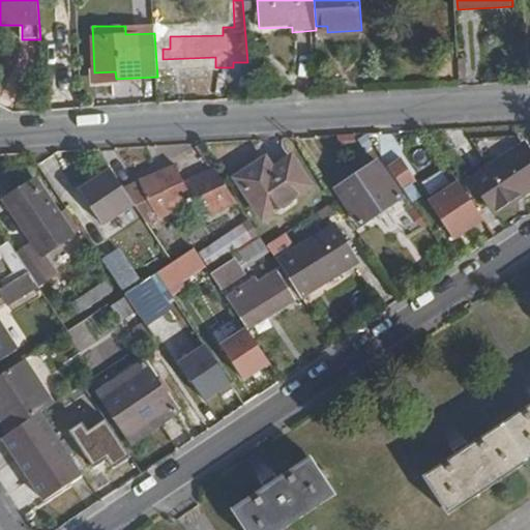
[(499,214),(529,194),(529,152),(504,169),(501,164),(477,179),(499,214)]
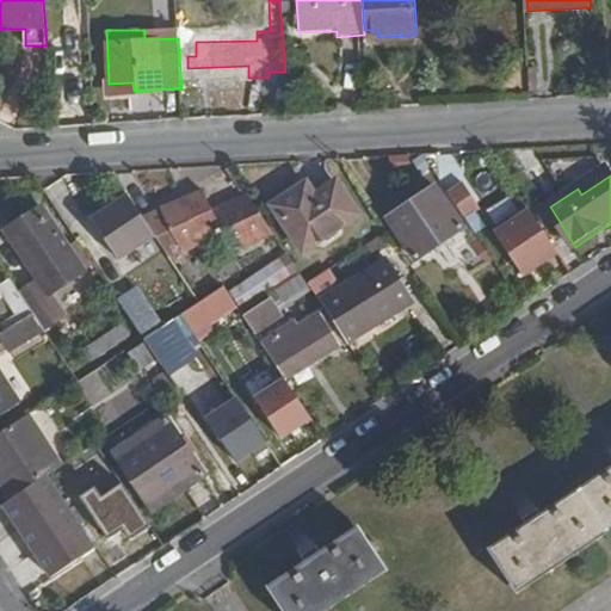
[(306,251),(360,214),(339,180),(316,195),(308,181),(276,204),(306,251)]
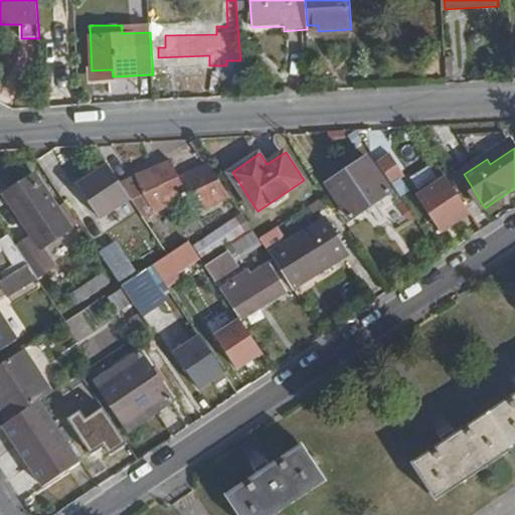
[(391,190),(371,158),(330,185),(351,218),(391,190)]
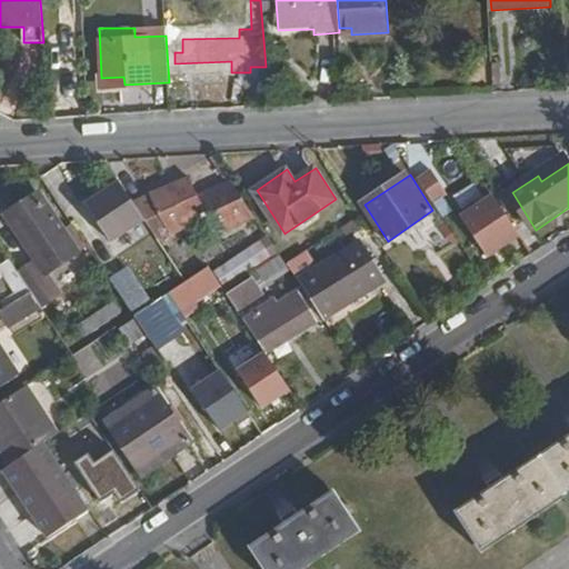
[(257,217),(233,181),(199,193),(190,176),(135,199),(143,211),(159,235),(208,216),(216,233),(257,217)]
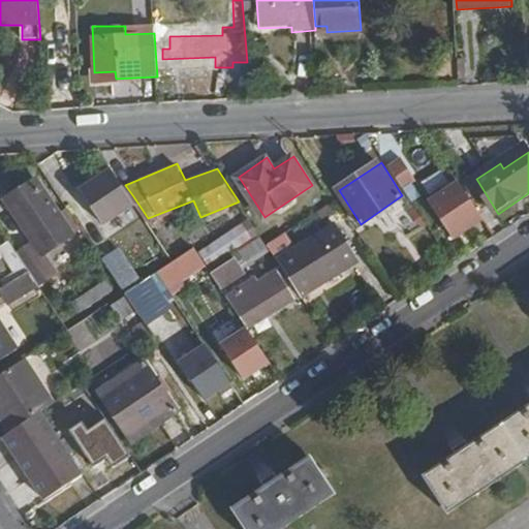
[(125,185),(113,166),(82,187),(102,218),(133,196),(125,185)]
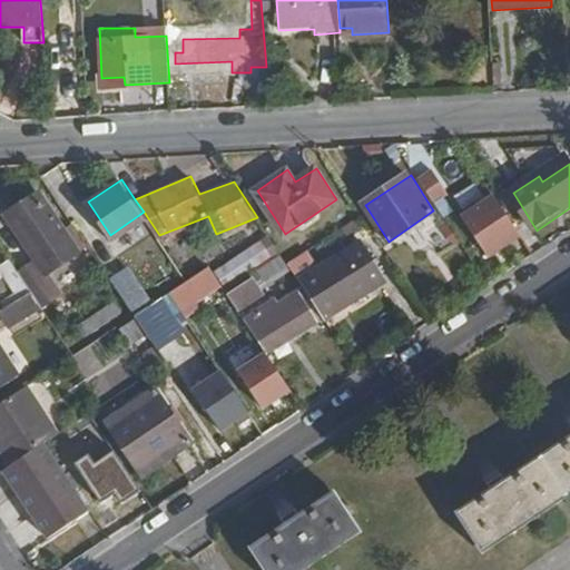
[(469,185),(449,193),(454,207),(475,198),(469,185)]
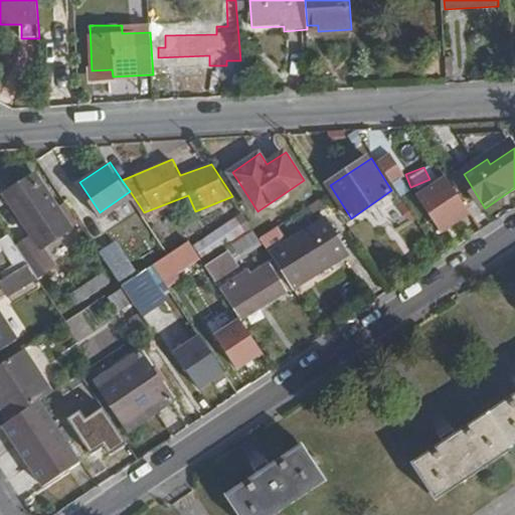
[(72,226),(36,171),(7,191),(42,246),(72,226)]
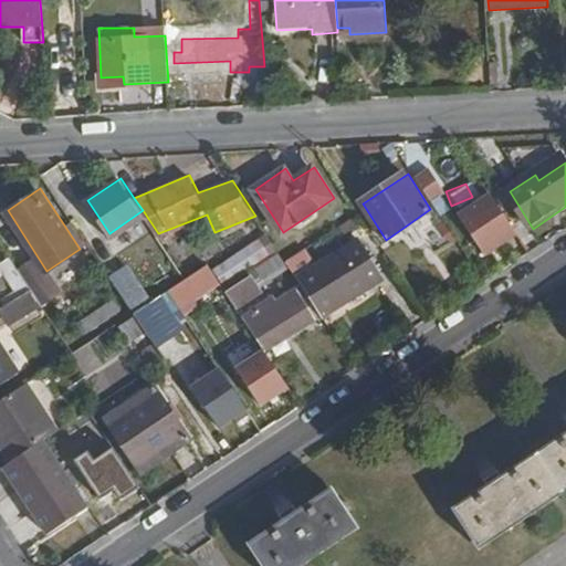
[(482,255),(515,233),(485,188),(452,210),(482,255)]
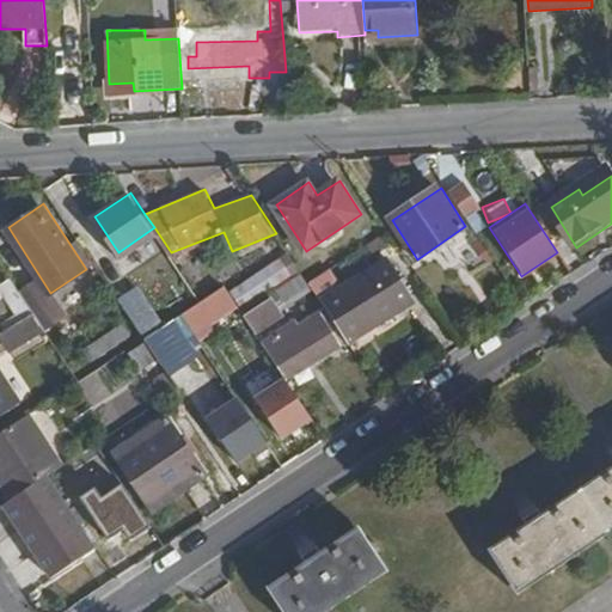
[(378,256),(397,243),(390,232),(371,244),(378,256)]
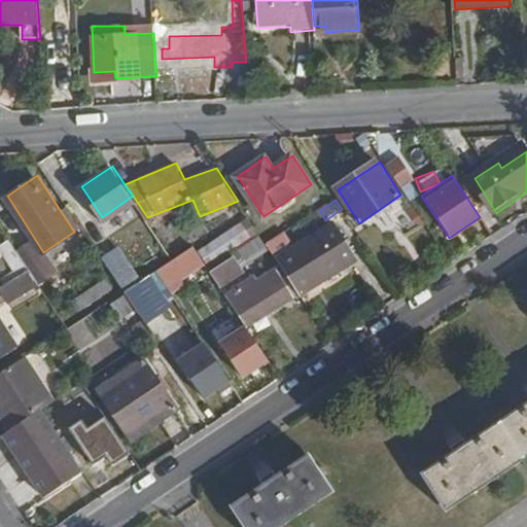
[(301,292),(357,256),(336,223),(296,249),(285,233),(268,244),(301,292)]
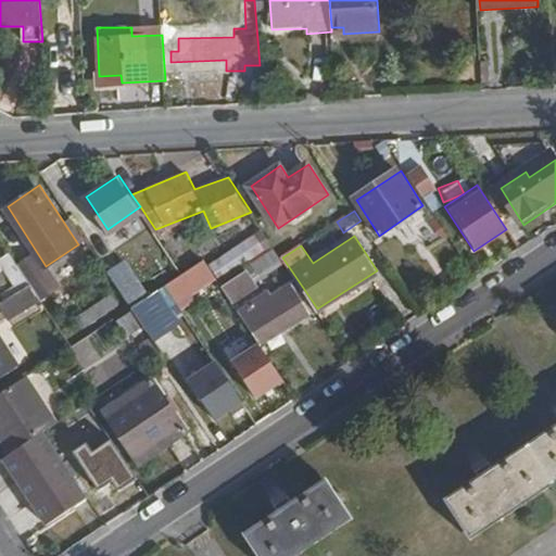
[(217,277),(204,258),(149,295),(133,306),(163,352),(190,333),(173,305),(217,277)]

Instructions for the task —
An exact reproduction of all the records is required, with no pictures included.

Reply —
[(499,214),(529,194),(529,152),(504,169),(501,164),(477,179),(499,214)]
[(306,251),(360,214),(339,180),(316,195),(308,181),(276,204),(306,251)]
[(391,190),(371,158),(330,185),(351,218),(391,190)]
[(257,217),(233,181),(199,193),(190,176),(135,199),(143,211),(159,235),(208,216),(216,233),(257,217)]
[(125,185),(113,166),(82,187),(102,218),(133,196),(125,185)]
[(469,185),(449,193),(454,207),(475,198),(469,185)]
[(72,226),(36,171),(7,191),(42,246),(72,226)]
[(482,255),(515,233),(485,188),(452,210),(482,255)]
[(378,256),(397,243),(390,232),(371,244),(378,256)]
[(301,292),(357,256),(336,223),(296,249),(285,233),(268,244),(301,292)]
[(217,277),(204,258),(149,295),(133,306),(163,352),(190,333),(173,305),(217,277)]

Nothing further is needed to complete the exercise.